_Instructions to follow_. Transcribe the records below exactly as they appear, omitting any pictures.

_Given records_.
--

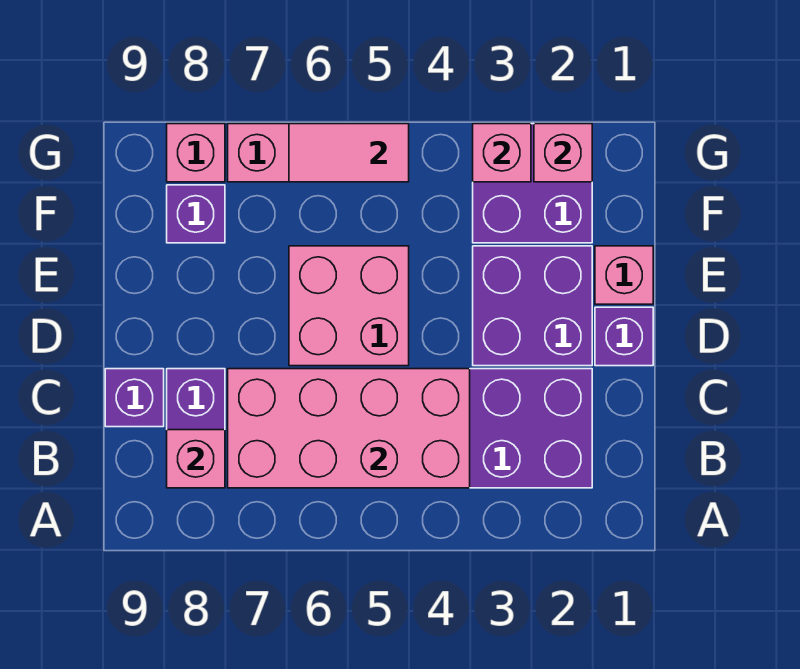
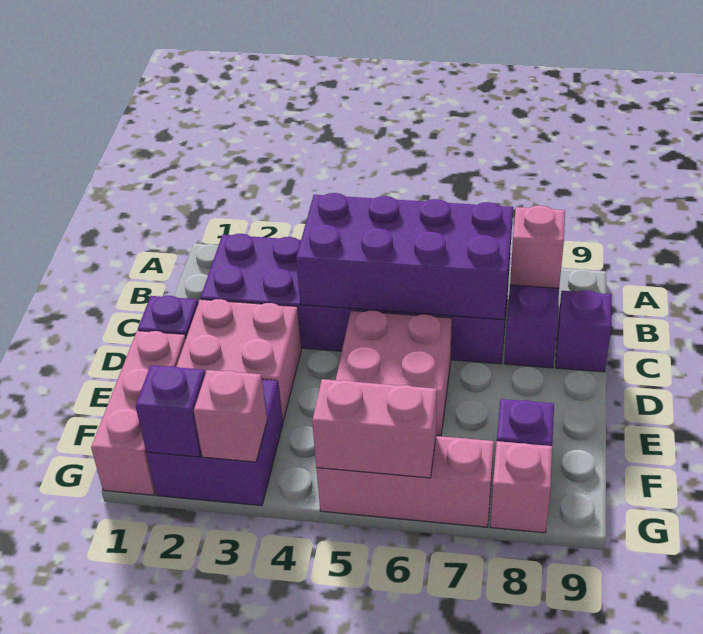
pink 2x4 brick [228,369,470,488] -> purple 2x4 brick [296,193,513,320]
purple 2x2 brick [473,246,592,366] -> pink 2x2 brick [176,299,301,421]
pink 1x1 brick [595,246,653,304] -> pink 1x3 brick [91,331,186,495]
pink 1x1 brick [534,124,592,182] -> purple 1x1 brick [136,365,205,457]
pink 1x2 tile [289,124,409,182] -> pink 1x2 brick [312,379,437,478]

--

_Written answer_.
pink 2x4 brick [228,369,470,488] -> purple 2x4 brick [296,193,513,320]
purple 2x2 brick [473,246,592,366] -> pink 2x2 brick [176,299,301,421]
pink 1x1 brick [595,246,653,304] -> pink 1x3 brick [91,331,186,495]
pink 1x1 brick [534,124,592,182] -> purple 1x1 brick [136,365,205,457]
pink 1x2 tile [289,124,409,182] -> pink 1x2 brick [312,379,437,478]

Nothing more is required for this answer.